[[ Records for this task, beginning ]]
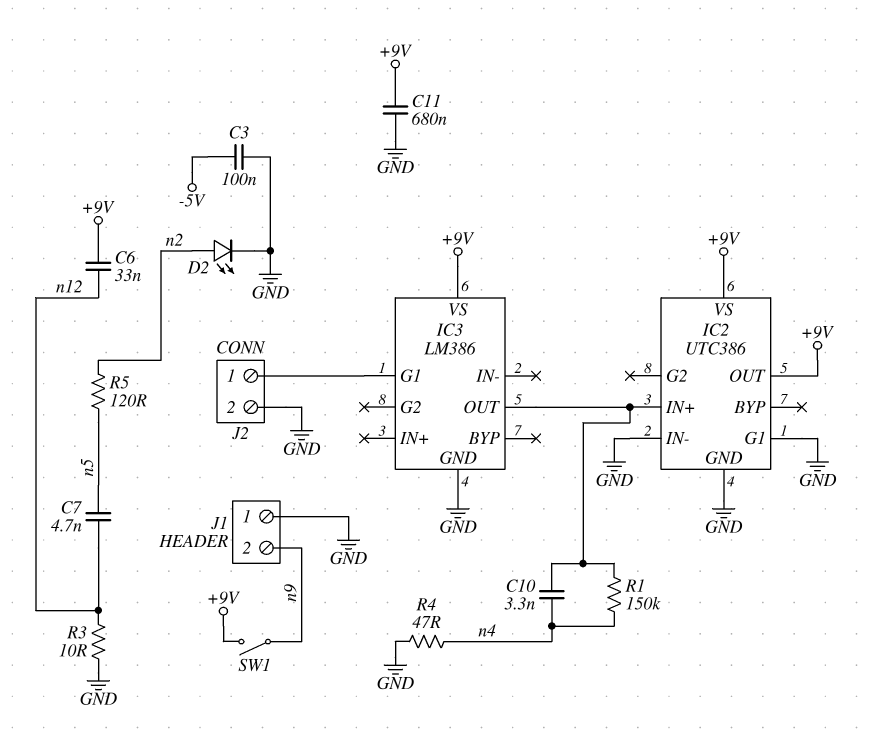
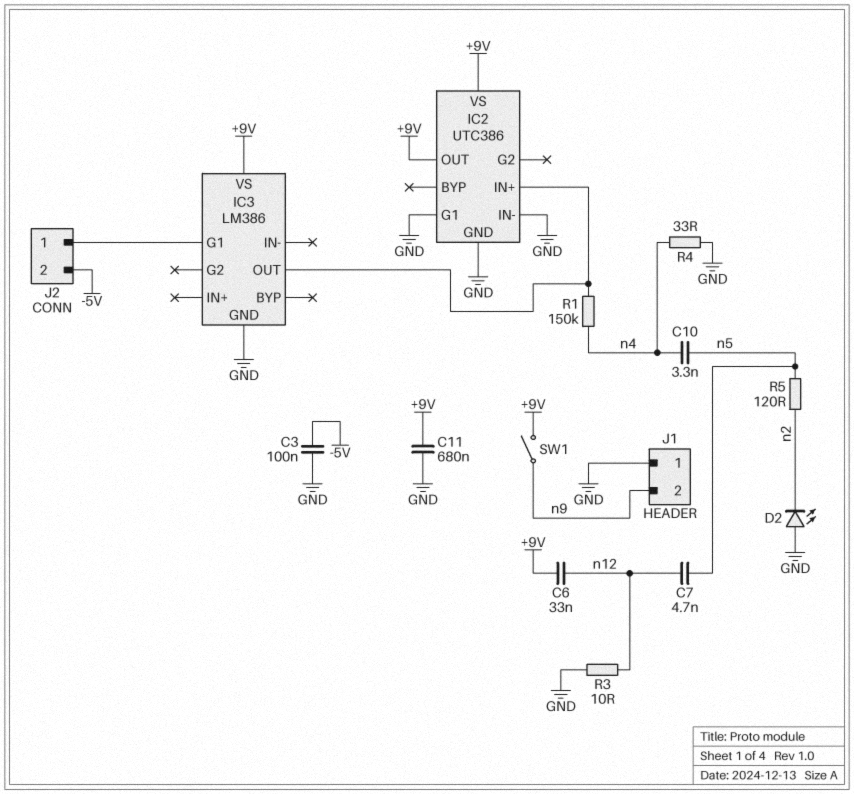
C10: 3.3nF (IC2/IN+, n4) -> 3.3nF (n4, n5)
D2: LED (A n2, K GND) -> LED (A GND, K n2)
J2 pin 2: GND -> -5V
R4: 47 (GND, n4) -> 33 (GND, n4)

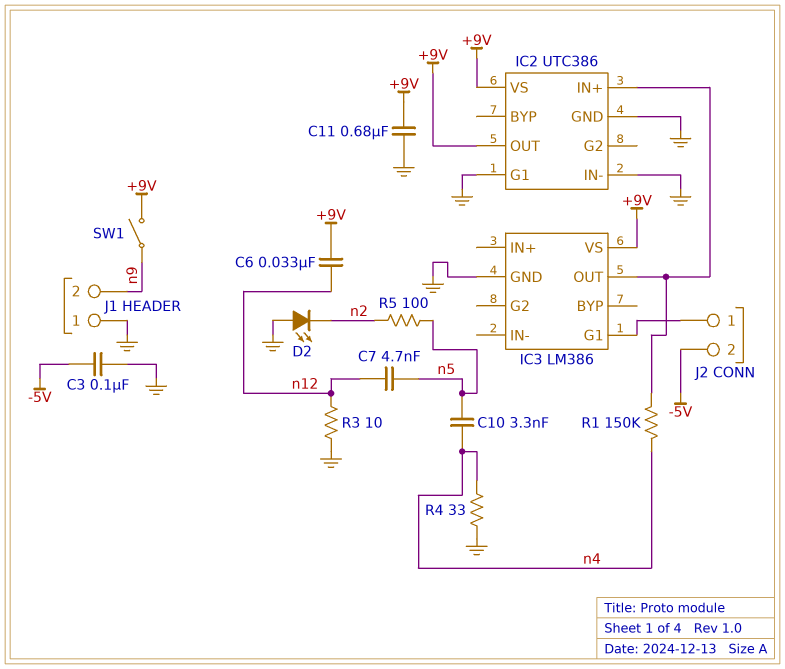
R5: 120 (n2, n5) -> 100 (n2, n5)

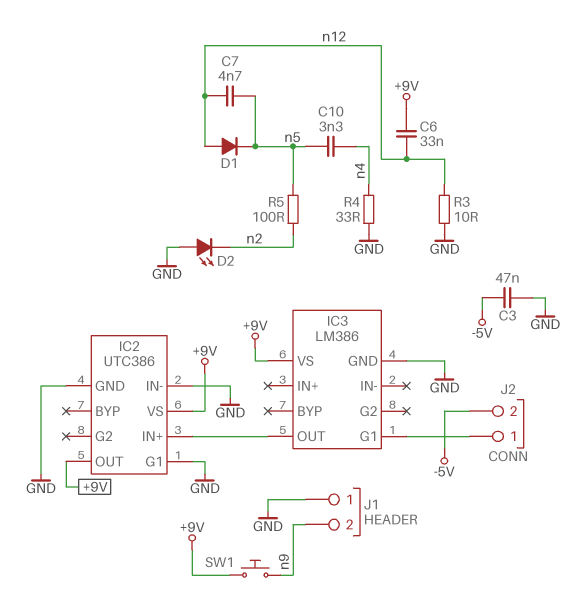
C3: 100nF (-5V, GND) -> 47nF (-5V, GND)
C11: 680nF (+9V, GND) -> none
D1: none -> diode (A n12, K n5)
R1: 150k (IC2/IN+, n4) -> none
SW1: switch (+9V, n9) -> button (+9V, n9)

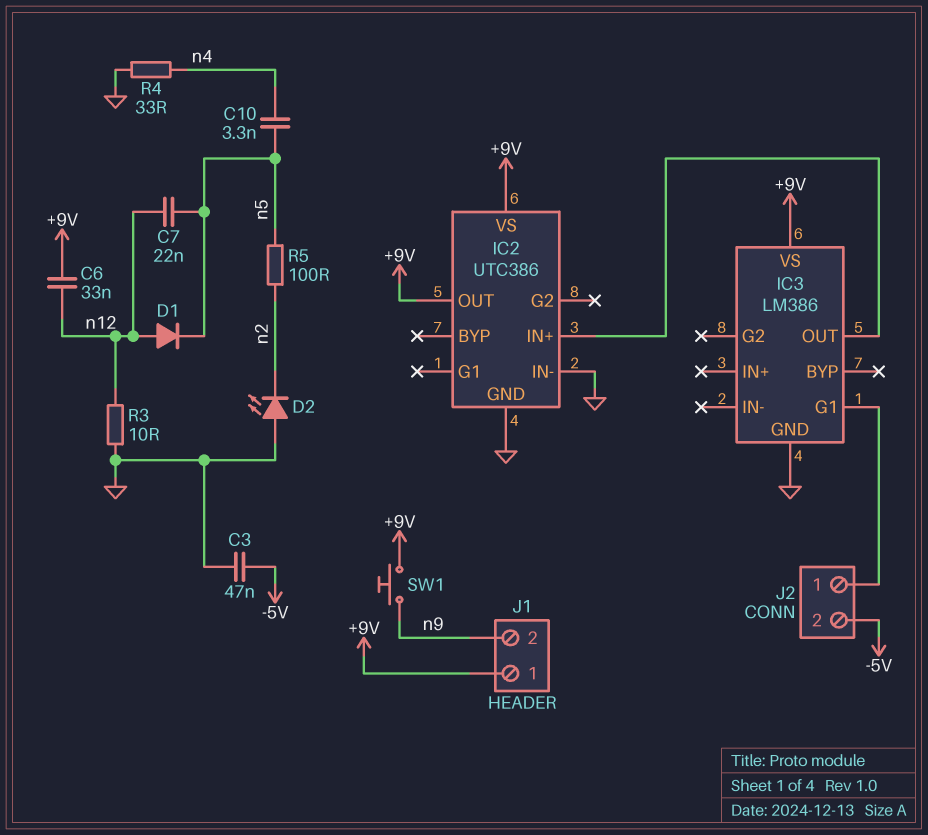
C7: 4.7nF (n5, n12) -> 22nF (n5, n12)
IC2 pin G1: GND -> none
J1 pin 1: GND -> +9V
[[ Records for this task, end ]]
_Exercise requirements_
Where a line above contains the word "none", copy that line.

_Exercise solution_
C11: 680nF (+9V, GND) -> none
D1: none -> diode (A n12, K n5)
R1: 150k (IC2/IN+, n4) -> none
IC2 pin G1: GND -> none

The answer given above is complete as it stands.